Dataset
# # # # #
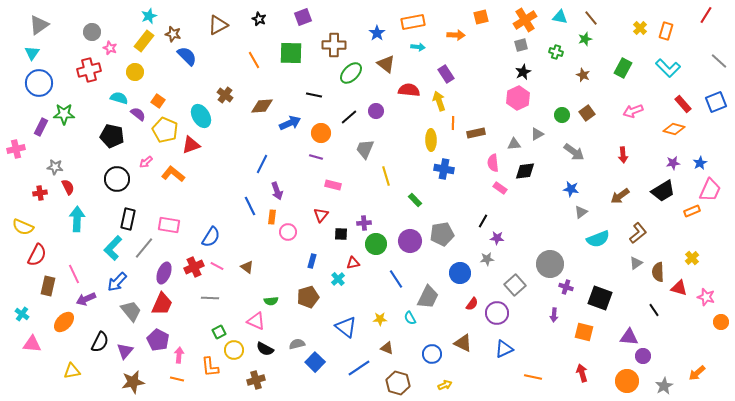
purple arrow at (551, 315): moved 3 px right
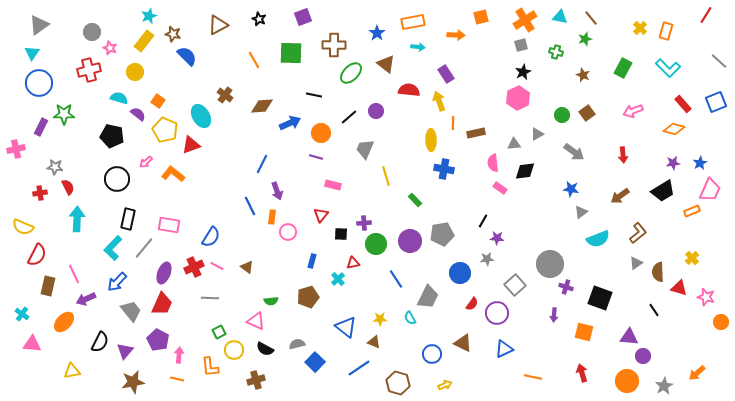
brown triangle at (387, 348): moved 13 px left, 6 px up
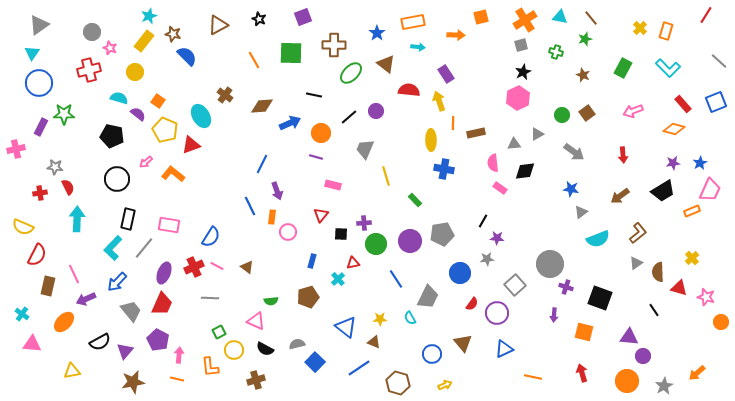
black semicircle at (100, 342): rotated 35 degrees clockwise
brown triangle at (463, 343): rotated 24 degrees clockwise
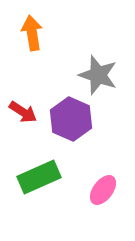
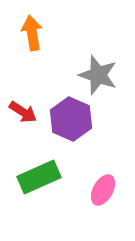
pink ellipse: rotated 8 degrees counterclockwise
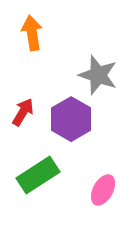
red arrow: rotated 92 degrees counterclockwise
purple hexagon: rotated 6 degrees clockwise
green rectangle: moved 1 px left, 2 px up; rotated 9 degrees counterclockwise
# # # # #
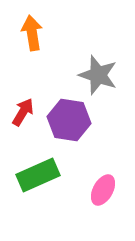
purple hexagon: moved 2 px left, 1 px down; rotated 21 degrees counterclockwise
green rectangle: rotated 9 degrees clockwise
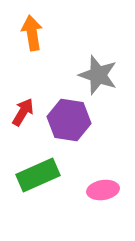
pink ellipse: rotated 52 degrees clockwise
# # # # #
Request
Please return every line from the rows above that contains the word "left", treating uppercase and lowercase as different.

Reply to the task
brown triangle at (387, 348): moved 13 px left, 6 px up
green rectangle: moved 1 px left, 2 px up; rotated 9 degrees counterclockwise
purple hexagon: moved 2 px left, 1 px down; rotated 21 degrees counterclockwise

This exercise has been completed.